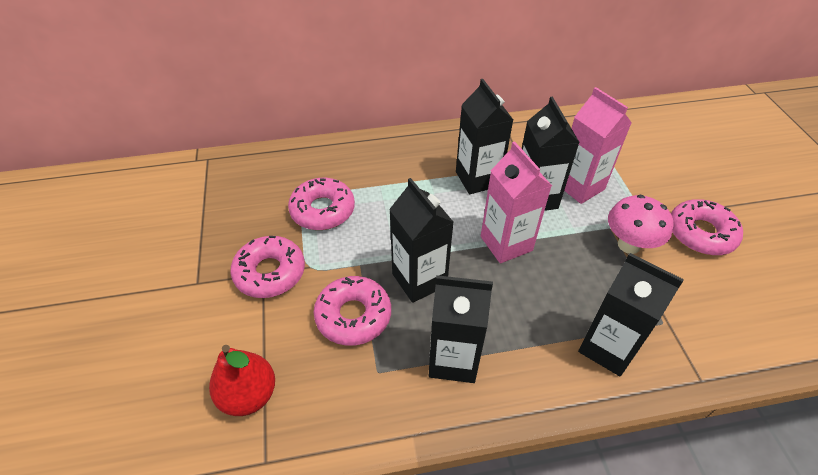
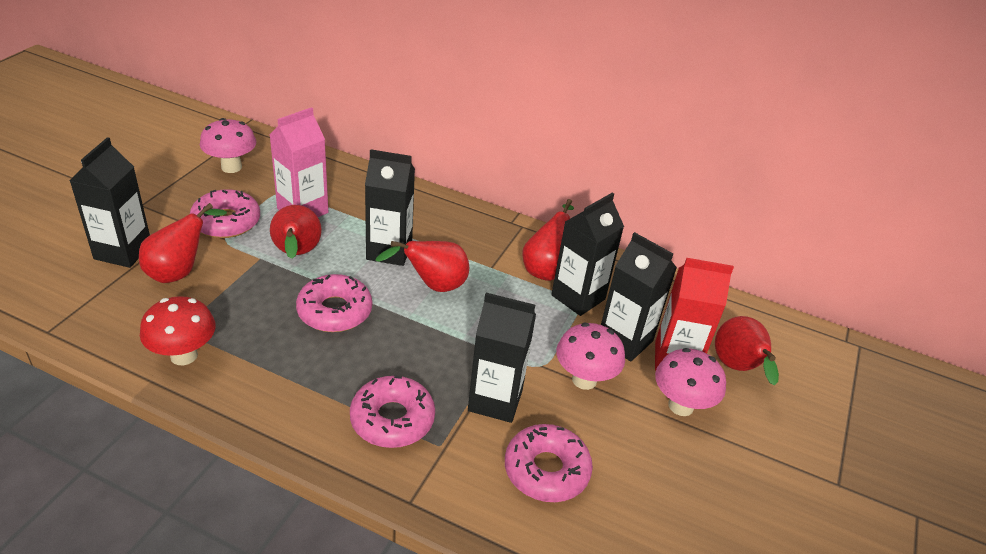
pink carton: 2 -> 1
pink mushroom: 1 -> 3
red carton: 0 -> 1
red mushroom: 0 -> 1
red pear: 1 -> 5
==
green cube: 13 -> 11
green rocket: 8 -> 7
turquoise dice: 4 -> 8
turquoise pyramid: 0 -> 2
--
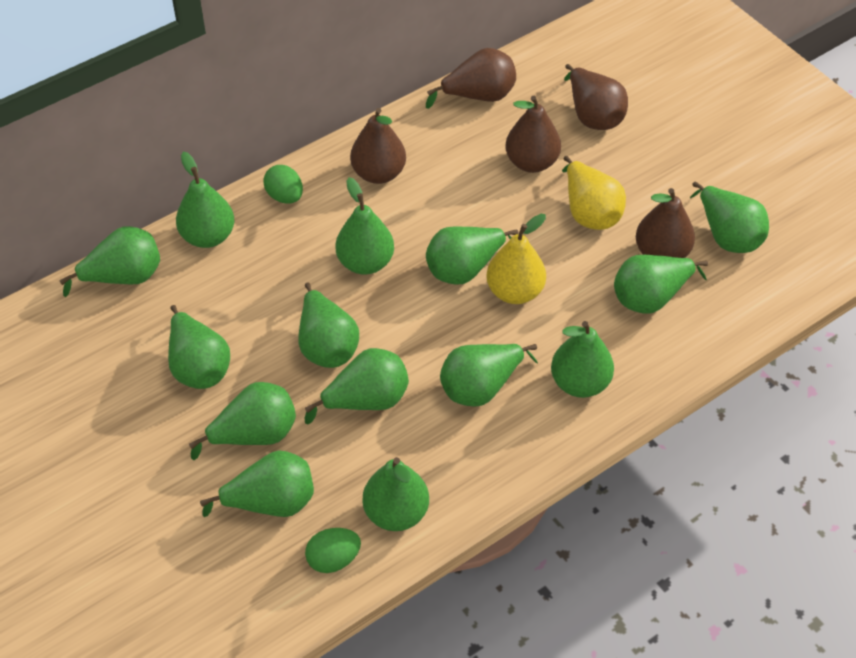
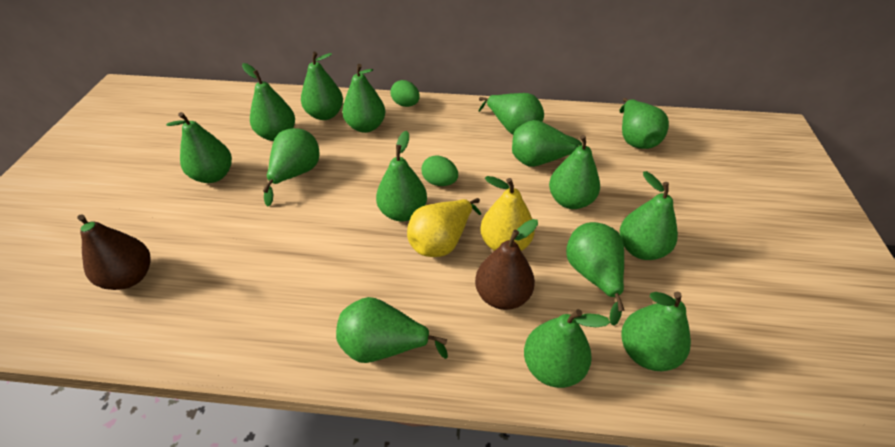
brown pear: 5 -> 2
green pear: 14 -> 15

▸ EXERCISE DETAILS:
Where the data above reaches the line holding "green cube: 13 -> 11", begin printing, and stop after the line holding "turquoise pyramid: 0 -> 2". Each line must be reproduced exactly, with nothing else added.

▸ RESULT OF THIS EXERCISE:
green cube: 13 -> 11
green rocket: 8 -> 7
turquoise dice: 4 -> 8
turquoise pyramid: 0 -> 2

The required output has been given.